Image sequences with motion text
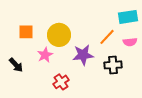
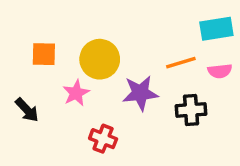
orange line: (107, 37) -> (181, 63), turned 30
red cross: (61, 82) -> (103, 139), turned -35

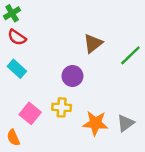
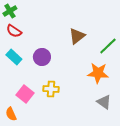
purple circle: (72, 76) -> (42, 57), moved
orange star: (95, 123) -> (98, 73), moved
gray triangle: (126, 123) -> (104, 102), turned -49

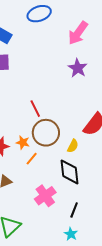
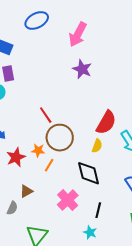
yellow semicircle: (73, 146) -> (97, 146), moved
cyan star: (71, 234) -> (90, 232), moved

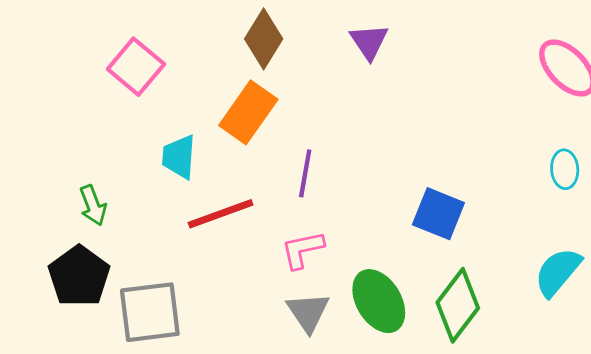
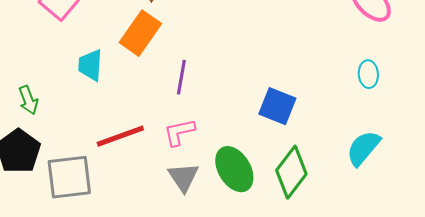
red line: (221, 214) -> (120, 136), moved

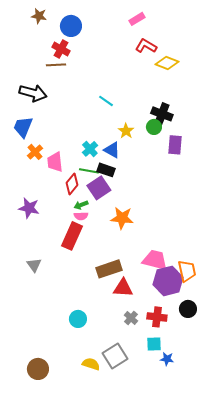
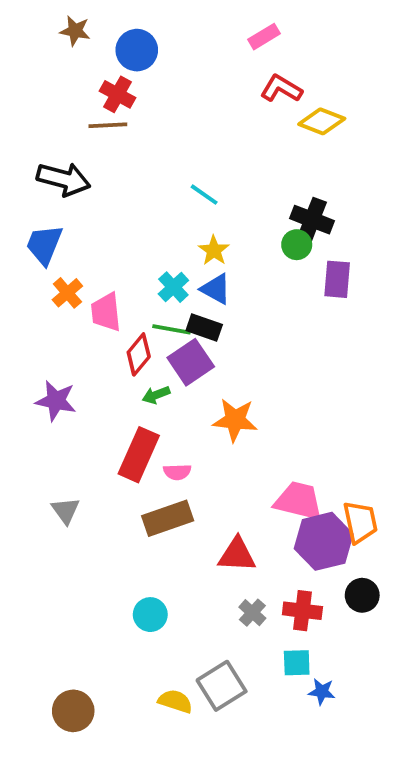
yellow star: (126, 131) -> (214, 250), moved
pink semicircle: (81, 216) -> (177, 472), moved
brown rectangle: (109, 269) -> (168, 518), moved

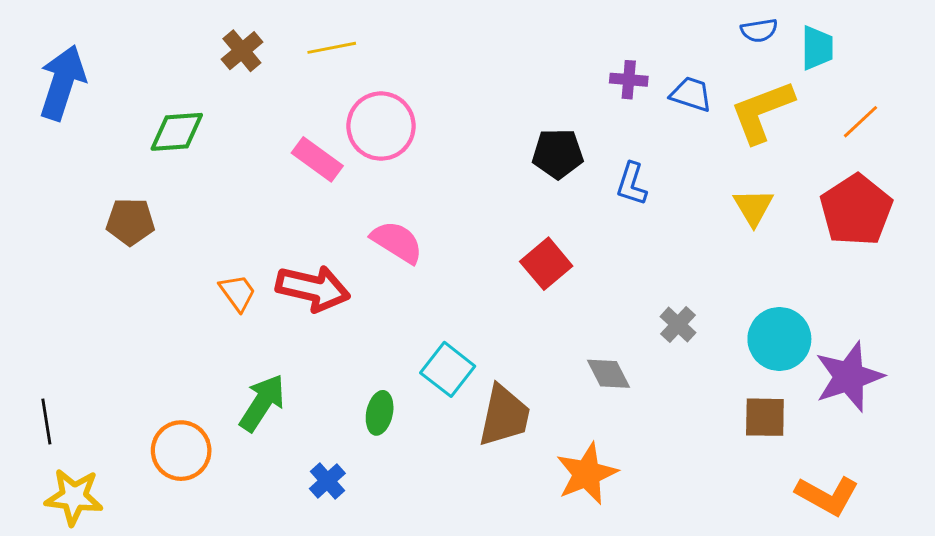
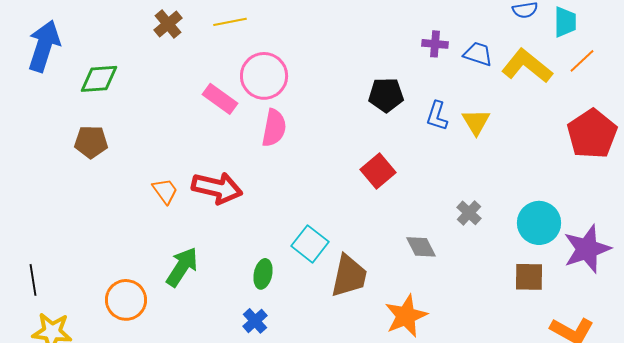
yellow L-shape: (762, 112) -> (527, 66), turned 60
orange line: (861, 122) -> (582, 61), moved
green diamond: (177, 132) -> (99, 79), moved
yellow triangle: (753, 207) -> (476, 122), moved
pink semicircle: (397, 242) -> (274, 128), moved, turned 69
blue cross: (327, 481) -> (255, 321), moved

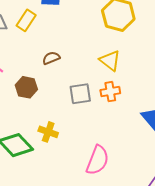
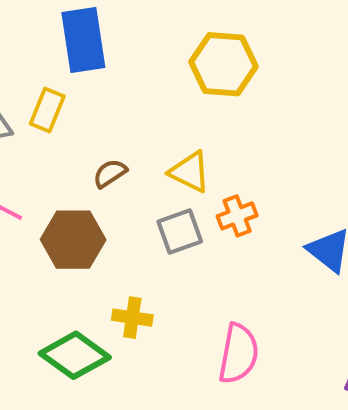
yellow triangle: (110, 61) -> (190, 172), moved
brown hexagon: (26, 87) -> (73, 240), size x1.4

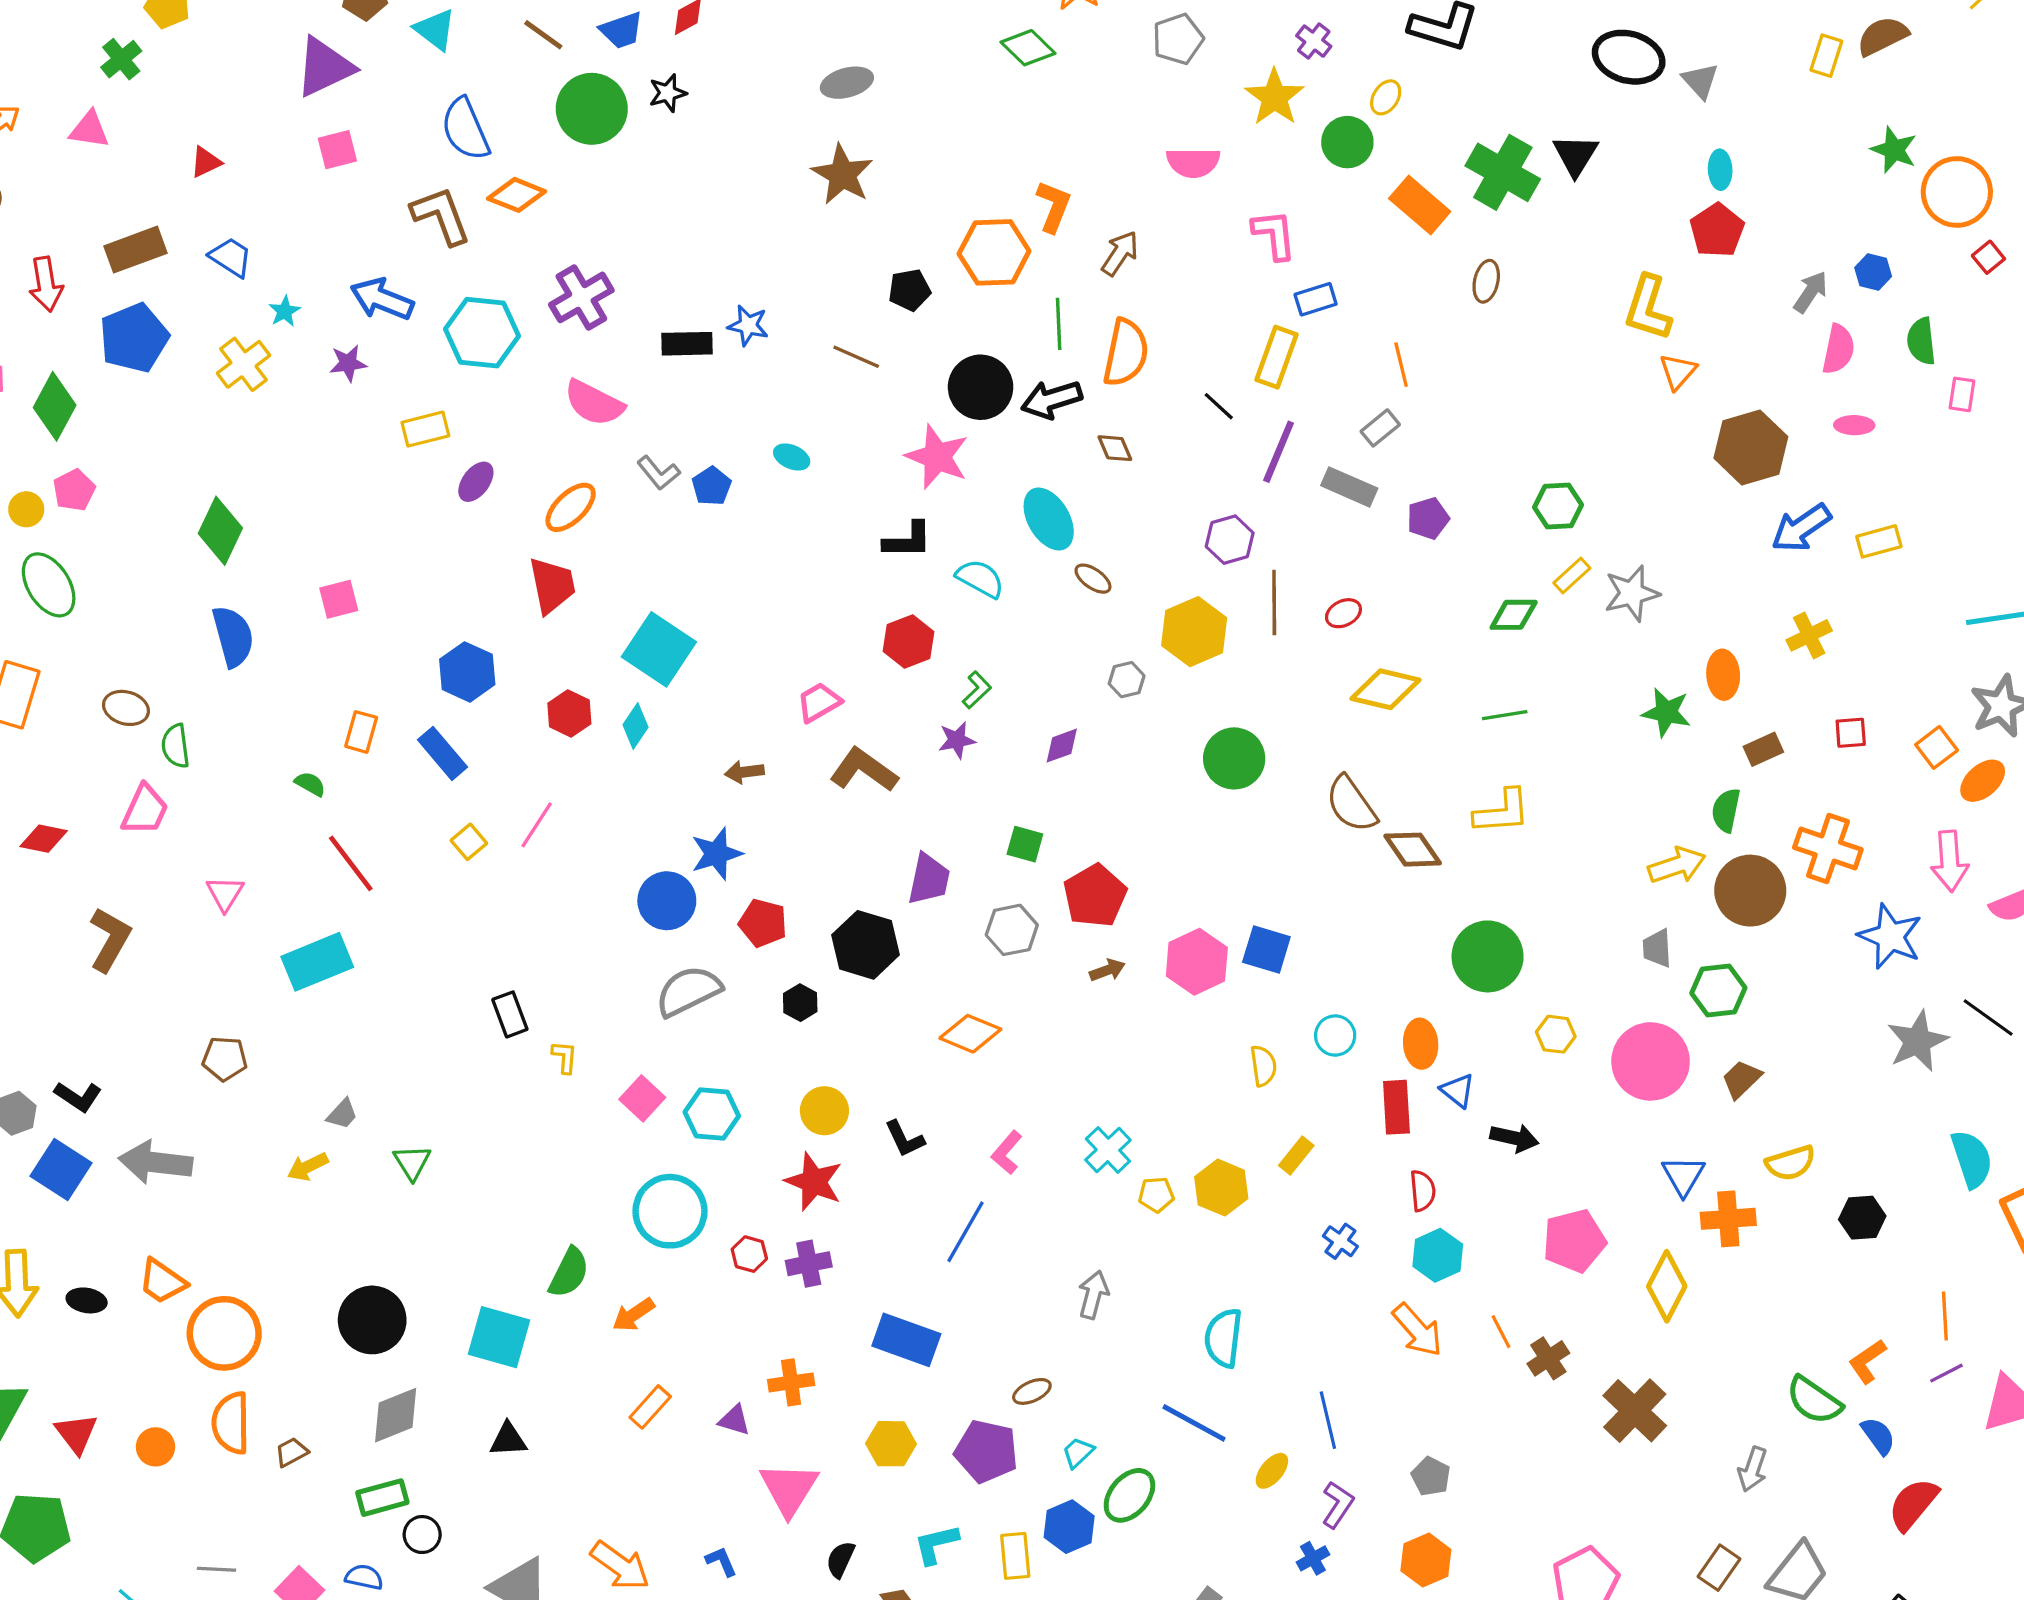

Exercise directions
Once the line holding "cyan star: (71, 234) -> (90, 232), moved" is found, set down that line and every line after it, exactly, through the last line of the records above, omitting pictures.

Result below
cyan star: (71, 234) -> (90, 232), moved

red line: (221, 214) -> (120, 136), moved

yellow star: (126, 131) -> (214, 250), moved
pink semicircle: (81, 216) -> (177, 472), moved
brown rectangle: (109, 269) -> (168, 518), moved

yellow L-shape: (762, 112) -> (527, 66), turned 60
orange line: (861, 122) -> (582, 61), moved
green diamond: (177, 132) -> (99, 79), moved
yellow triangle: (753, 207) -> (476, 122), moved
pink semicircle: (397, 242) -> (274, 128), moved, turned 69
blue cross: (327, 481) -> (255, 321), moved

yellow triangle: (110, 61) -> (190, 172), moved
brown hexagon: (26, 87) -> (73, 240), size x1.4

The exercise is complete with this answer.